─── DATA SECTION

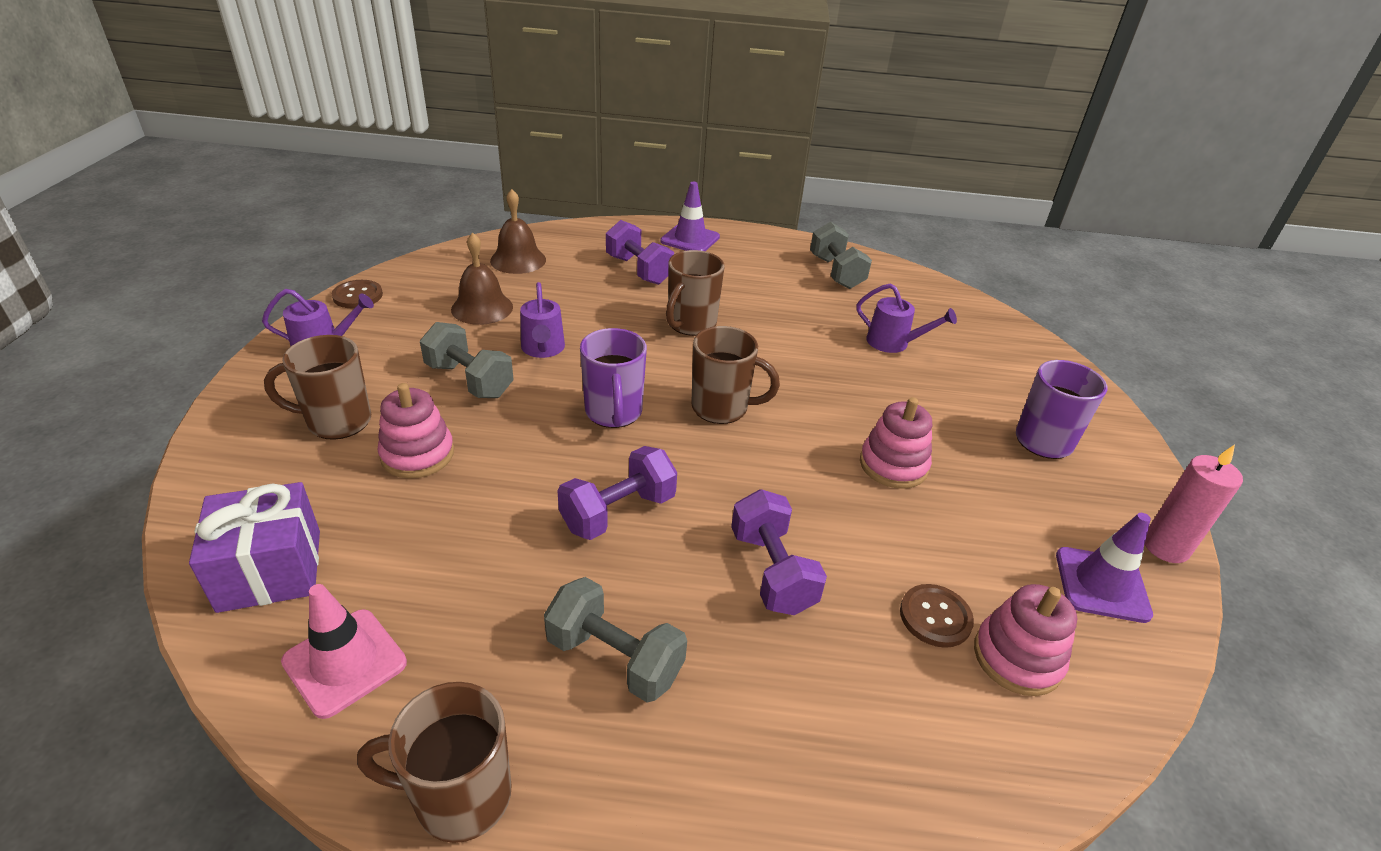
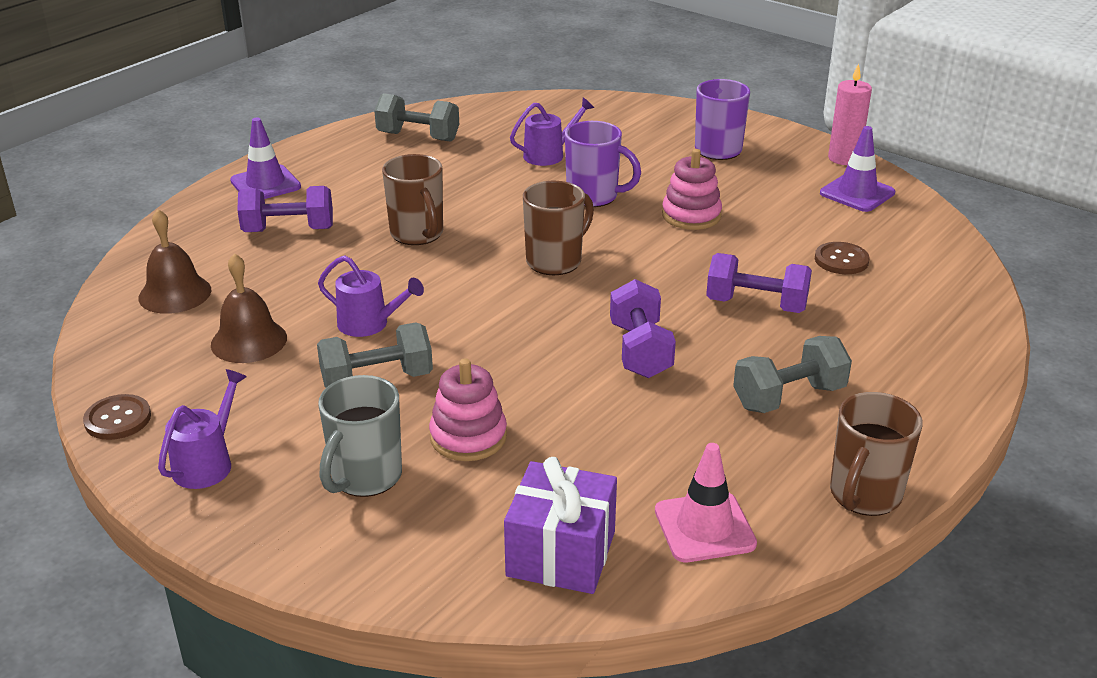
camera: 55 degrees left, 5 degrees down
brown mug [264,335,371,440] -> grey mug [318,375,402,497]
purple mug [580,328,647,428] -> purple mug moved to [565,121,641,207]
pink stacking toy [974,584,1077,696] -> none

──────

All the lines above should be reproduced exactly, and none of the pictures.

camera: 55 degrees left, 5 degrees down
brown mug [264,335,371,440] -> grey mug [318,375,402,497]
purple mug [580,328,647,428] -> purple mug moved to [565,121,641,207]
pink stacking toy [974,584,1077,696] -> none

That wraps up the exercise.